* _Data provided_:
>>>

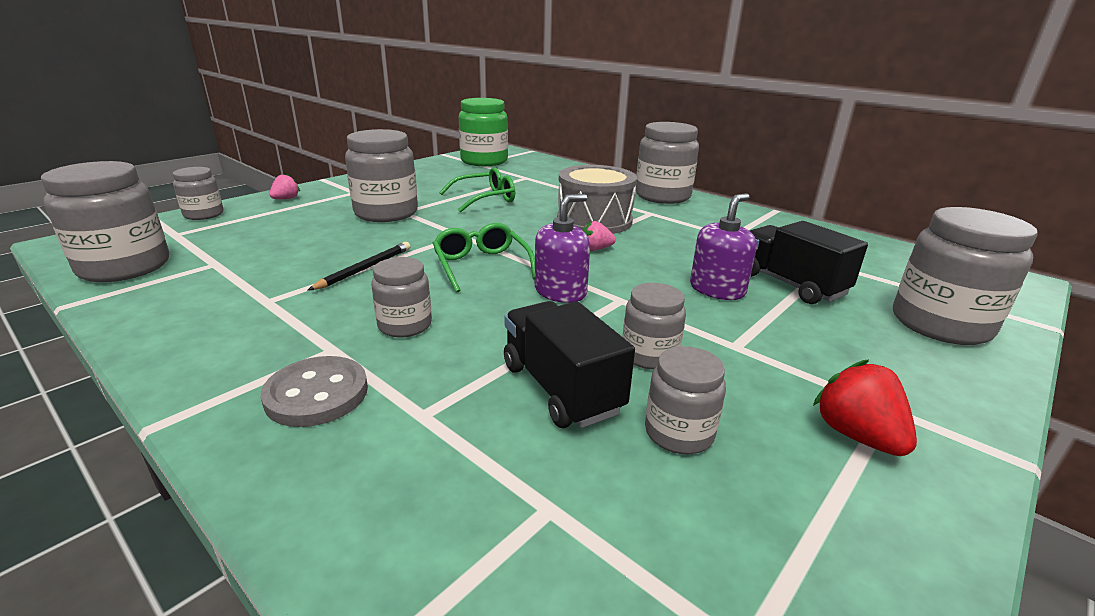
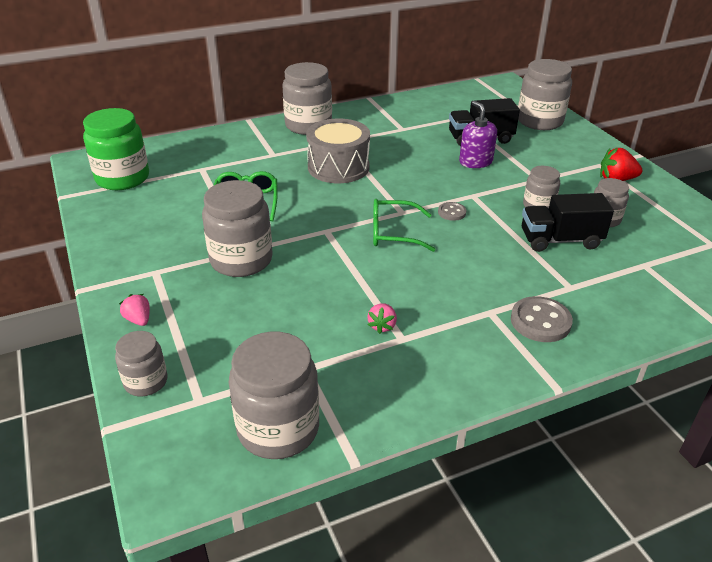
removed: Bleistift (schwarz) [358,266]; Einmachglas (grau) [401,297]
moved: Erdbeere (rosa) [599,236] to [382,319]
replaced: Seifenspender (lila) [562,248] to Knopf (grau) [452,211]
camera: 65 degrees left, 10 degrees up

<<<

* _About this exercise_:
The answer must be a single number: how many lines in the data above contain the string "grau".

* _Response for this exercise_:
2